Data extract.

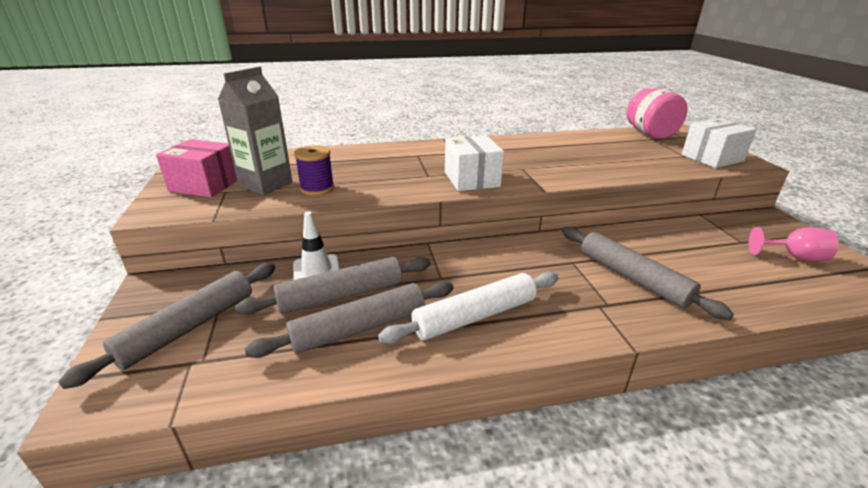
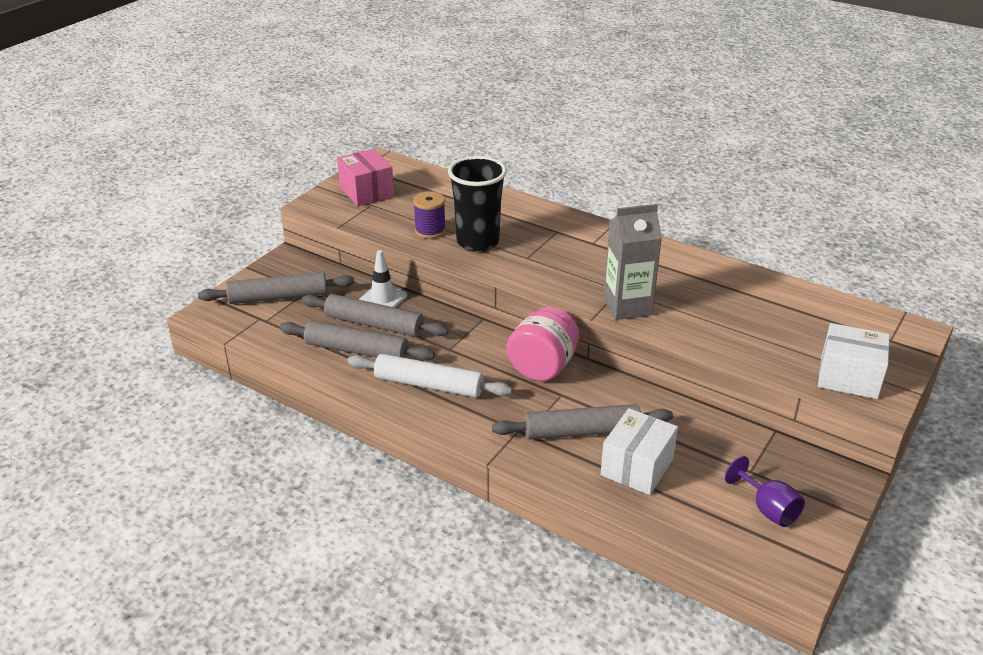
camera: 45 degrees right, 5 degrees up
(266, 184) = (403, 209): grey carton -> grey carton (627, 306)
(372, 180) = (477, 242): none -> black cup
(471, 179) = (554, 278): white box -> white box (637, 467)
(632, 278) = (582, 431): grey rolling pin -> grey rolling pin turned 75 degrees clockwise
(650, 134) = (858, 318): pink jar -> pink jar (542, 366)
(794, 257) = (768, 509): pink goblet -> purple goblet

Your instructions. Please restate word for word only the lines from the one with "(372, 180) = (477, 242): none -> black cup" through the final line of the listing above, both of them included.

Answer space.
(372, 180) = (477, 242): none -> black cup
(471, 179) = (554, 278): white box -> white box (637, 467)
(632, 278) = (582, 431): grey rolling pin -> grey rolling pin turned 75 degrees clockwise
(650, 134) = (858, 318): pink jar -> pink jar (542, 366)
(794, 257) = (768, 509): pink goblet -> purple goblet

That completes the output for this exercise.